Colored geometric primitive data:
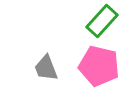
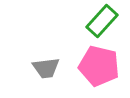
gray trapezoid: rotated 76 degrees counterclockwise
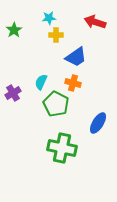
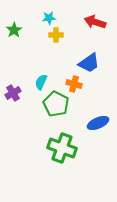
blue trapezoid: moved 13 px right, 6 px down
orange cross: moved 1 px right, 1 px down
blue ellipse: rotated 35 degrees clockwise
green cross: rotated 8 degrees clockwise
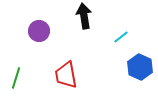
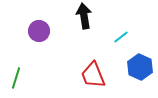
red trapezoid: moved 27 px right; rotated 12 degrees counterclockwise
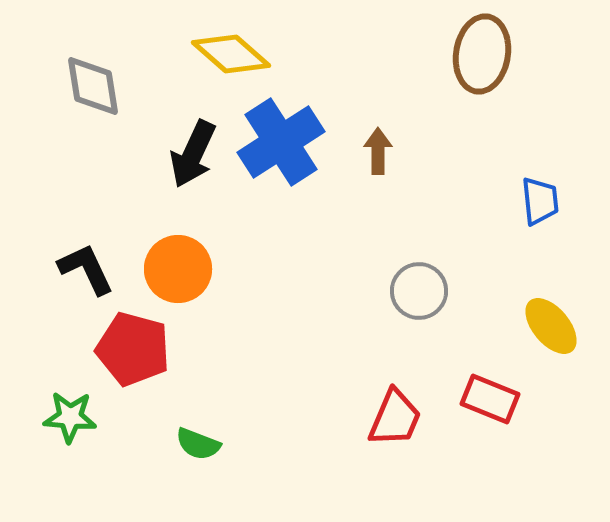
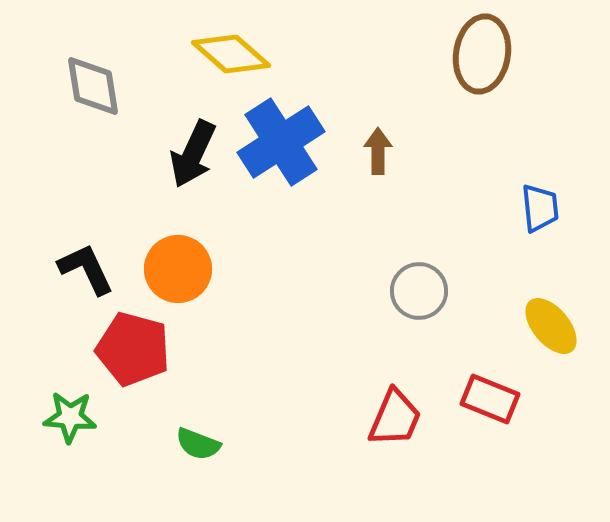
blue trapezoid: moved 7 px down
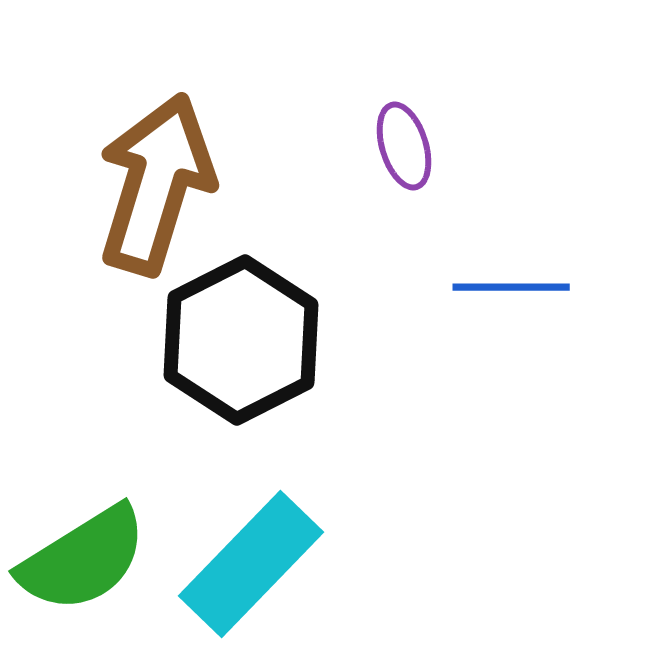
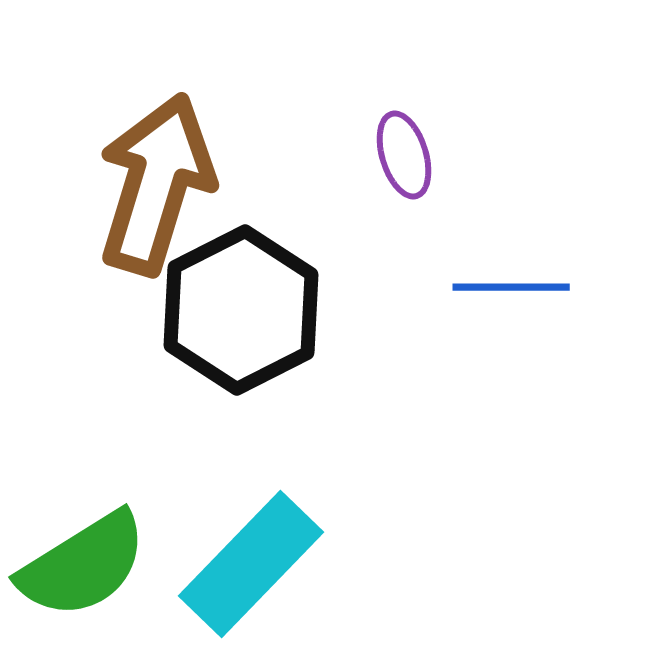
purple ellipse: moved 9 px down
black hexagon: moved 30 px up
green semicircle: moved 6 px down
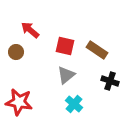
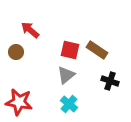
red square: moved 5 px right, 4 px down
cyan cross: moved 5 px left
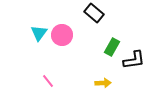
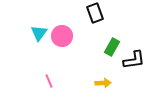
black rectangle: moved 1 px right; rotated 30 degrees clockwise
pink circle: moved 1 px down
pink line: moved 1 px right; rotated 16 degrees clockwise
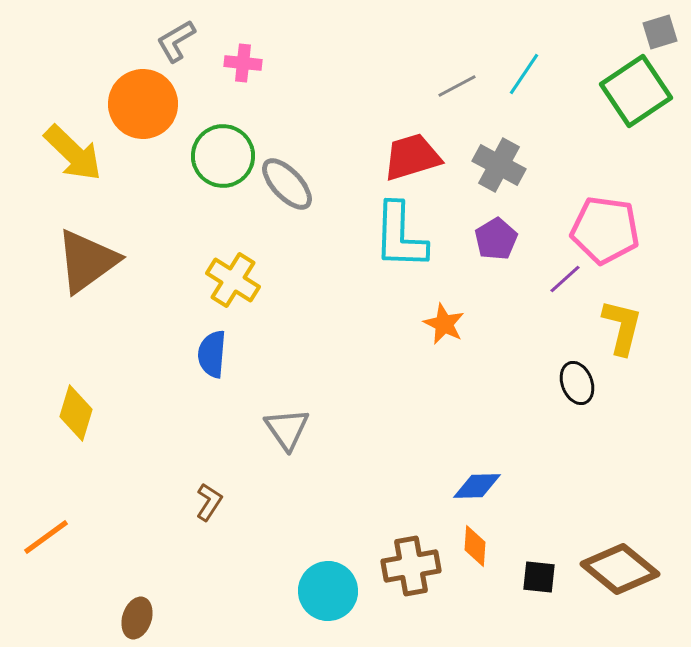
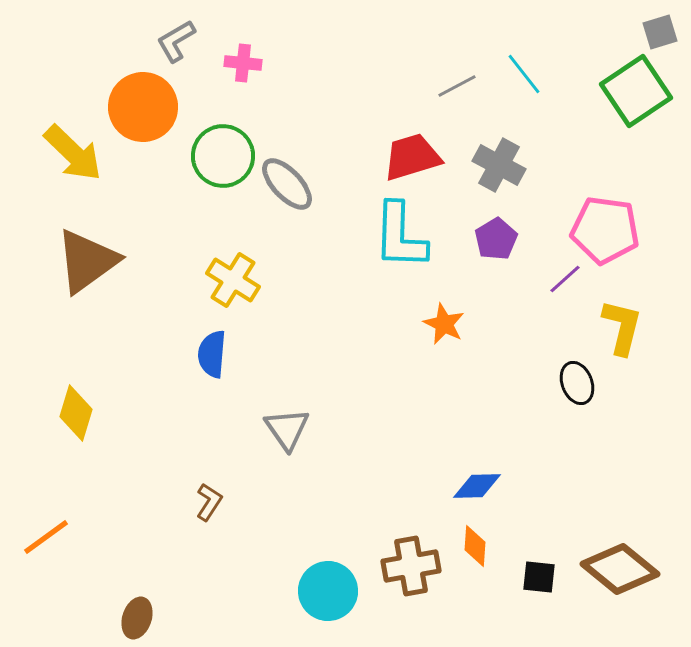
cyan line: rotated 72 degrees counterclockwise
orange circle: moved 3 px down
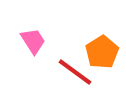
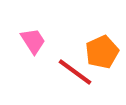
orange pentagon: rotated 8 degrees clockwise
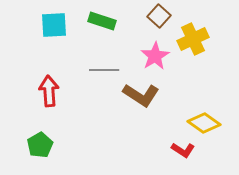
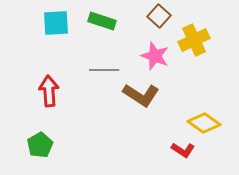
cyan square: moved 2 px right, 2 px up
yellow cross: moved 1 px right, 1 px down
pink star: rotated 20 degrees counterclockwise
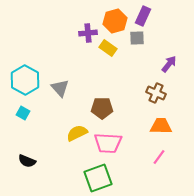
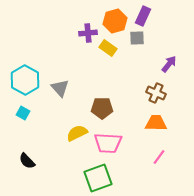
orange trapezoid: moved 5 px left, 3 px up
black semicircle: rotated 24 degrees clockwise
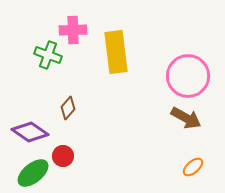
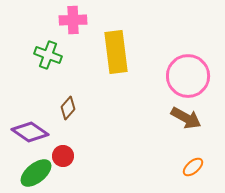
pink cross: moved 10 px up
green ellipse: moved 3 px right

### What is required
Count each line above that has the word "left" in it, and write down nothing but the total.

### Finished task
2